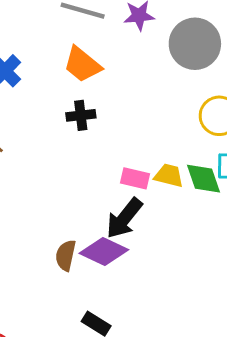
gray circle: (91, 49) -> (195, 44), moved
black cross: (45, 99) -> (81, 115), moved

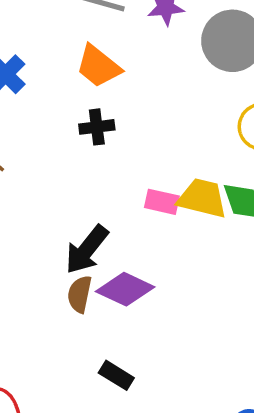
yellow trapezoid: (169, 176) -> (202, 198), size x1.4
black arrow: (124, 218) -> (87, 250), moved

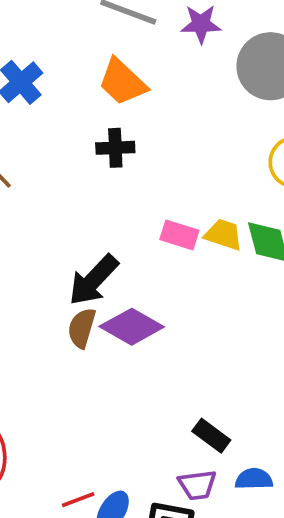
yellow trapezoid: (202, 198) -> (223, 235), size x0.7
black rectangle: (116, 375) -> (211, 436), moved

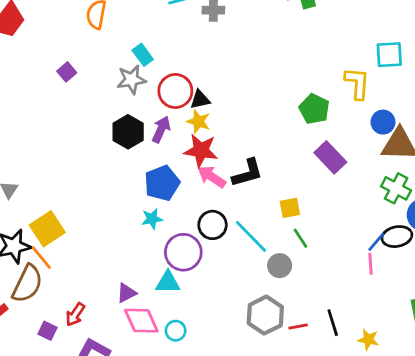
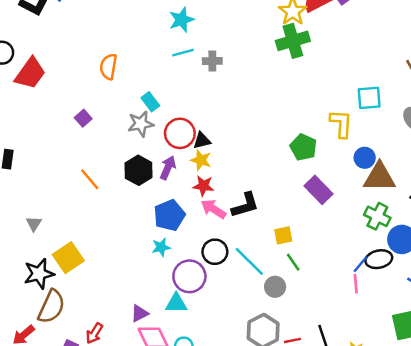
red star: (201, 150) -> (203, 186), size x0.7
orange line: (41, 258) -> (90, 179), moved

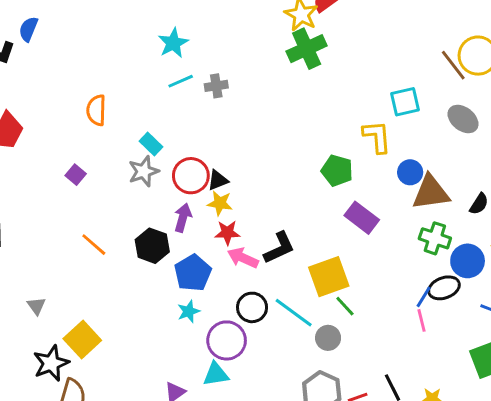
black hexagon: (139, 170) -> (152, 246), moved
yellow square: (283, 235) -> (329, 277), size x1.8

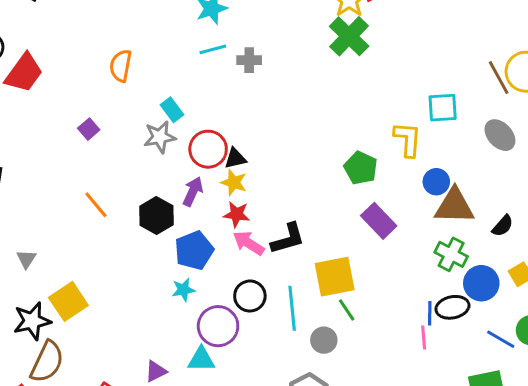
green cross: (307, 49) -> (349, 36), turned -30
blue line: (424, 297) -> (430, 313), turned -40
cyan line: (294, 313) -> (292, 308), turned 39

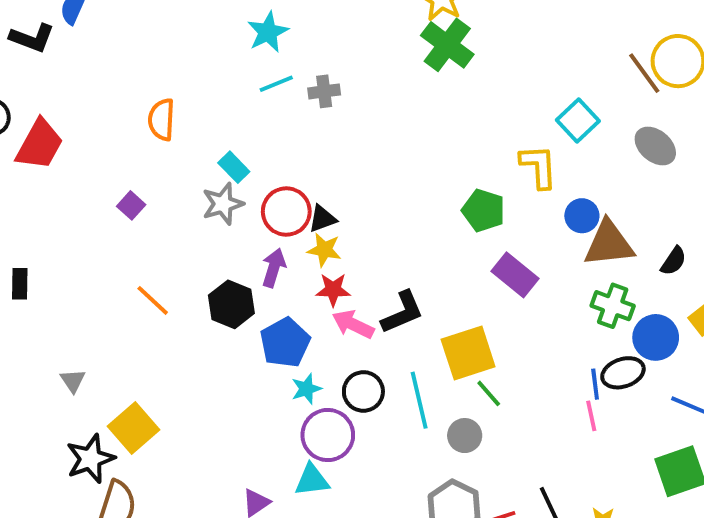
cyan square: (443, 108) -> (578, 120), turned -32
cyan star: (183, 290) -> (306, 389), moved

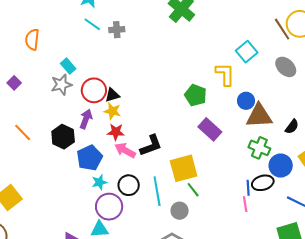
cyan line: (276, 84) -> (92, 24), turned 54

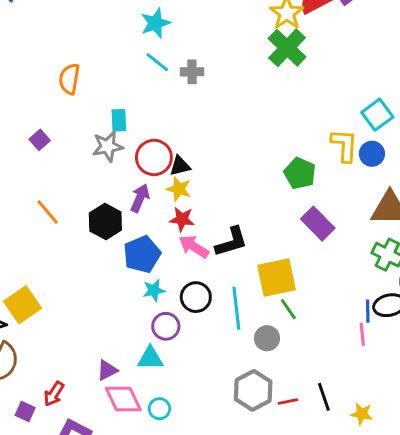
cyan rectangle: (68, 66) -> (119, 120), turned 35
blue circle: (246, 101) -> (372, 154), moved
purple circle: (109, 207) -> (166, 326), size x0.7

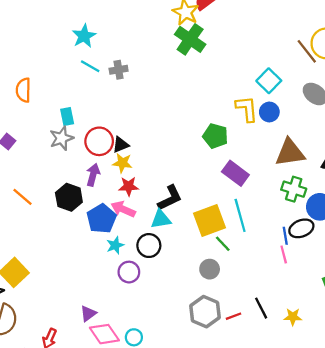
pink arrow: (194, 247) -> (123, 209), moved
cyan line: (236, 308) -> (240, 215), moved
cyan triangle: (150, 358) -> (161, 219), moved

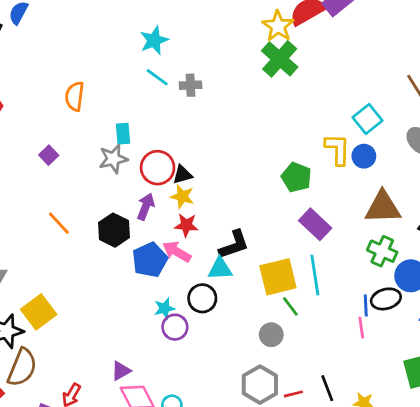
cyan star: (115, 245) -> (164, 308), moved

== == ==

*Problem description*: Exactly the lines from the one with "yellow trapezoid: (202, 198)" through the end of the records should be written out, and only those. Pictures do not belong in the copy.

*The answer*:
yellow trapezoid: (202, 198) -> (223, 235), size x0.7
black rectangle: (116, 375) -> (211, 436), moved

red star: (201, 150) -> (203, 186), size x0.7
orange line: (41, 258) -> (90, 179), moved

black hexagon: (139, 170) -> (152, 246), moved
yellow square: (283, 235) -> (329, 277), size x1.8

green cross: (307, 49) -> (349, 36), turned -30
blue line: (424, 297) -> (430, 313), turned -40
cyan line: (294, 313) -> (292, 308), turned 39

cyan square: (443, 108) -> (578, 120), turned -32
cyan star: (183, 290) -> (306, 389), moved

cyan line: (276, 84) -> (92, 24), turned 54

cyan rectangle: (68, 66) -> (119, 120), turned 35
blue circle: (246, 101) -> (372, 154), moved
purple circle: (109, 207) -> (166, 326), size x0.7

pink arrow: (194, 247) -> (123, 209), moved
cyan line: (236, 308) -> (240, 215), moved
cyan triangle: (150, 358) -> (161, 219), moved

cyan star: (115, 245) -> (164, 308), moved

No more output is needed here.